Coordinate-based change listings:
——————————
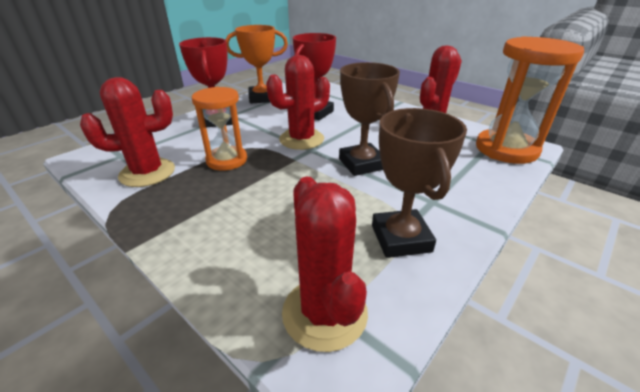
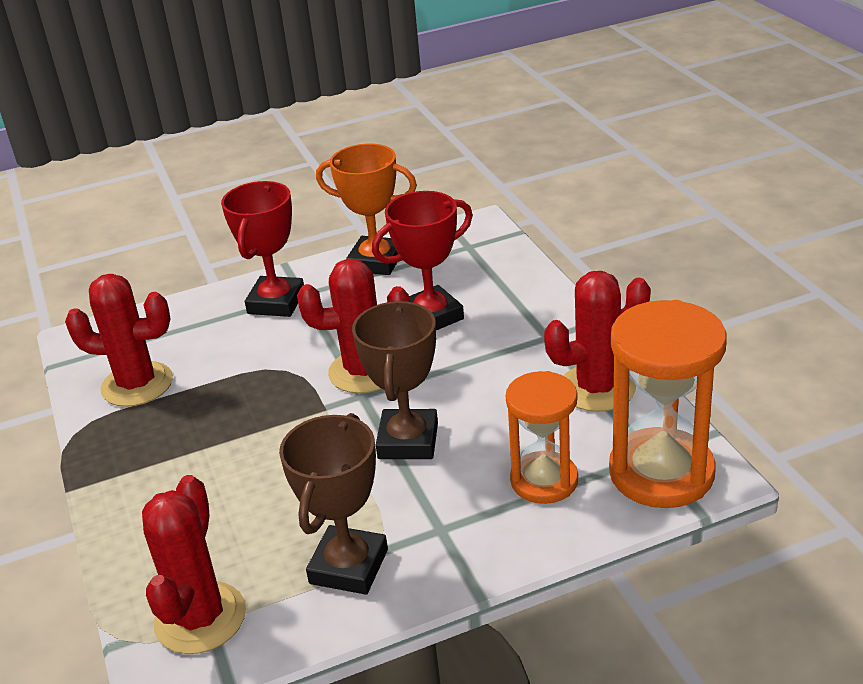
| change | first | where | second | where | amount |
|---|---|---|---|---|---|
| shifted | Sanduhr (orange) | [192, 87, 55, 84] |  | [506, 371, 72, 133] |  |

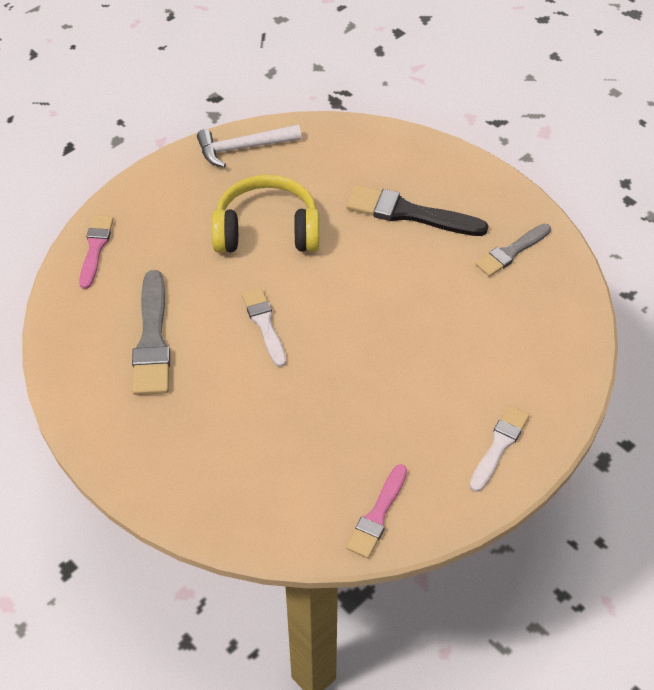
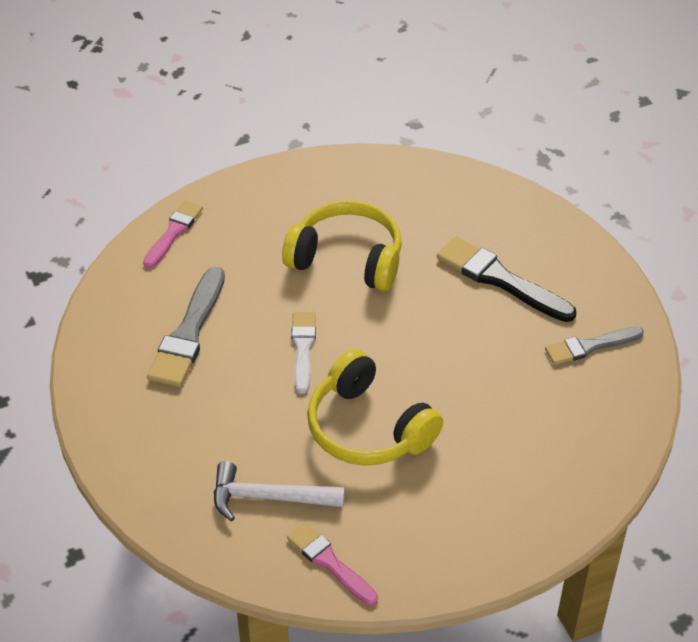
| change | first | where | second | where | amount |
|---|---|---|---|---|---|
| shifted | Hammer (weiß) | [197, 125, 104, 43] |  | [214, 461, 131, 60] |  |
| rotated | Pinsel (rosa) | [346, 464, 61, 94] |  | [287, 522, 91, 84] | 90 degrees clockwise |
| gone | Pinsel (weiß) | [470, 405, 59, 87] |  |  |  |
| new |  |  | Kopfhörer (gelb) | [307, 349, 136, 117] |  |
——————————
Assignment: Gather each line in these records that contains the string "shifted".

Task result:
| shifted | Sanduhr (orange) | [192, 87, 55, 84] |  | [506, 371, 72, 133] |  |
| shifted | Hammer (weiß) | [197, 125, 104, 43] |  | [214, 461, 131, 60] |  |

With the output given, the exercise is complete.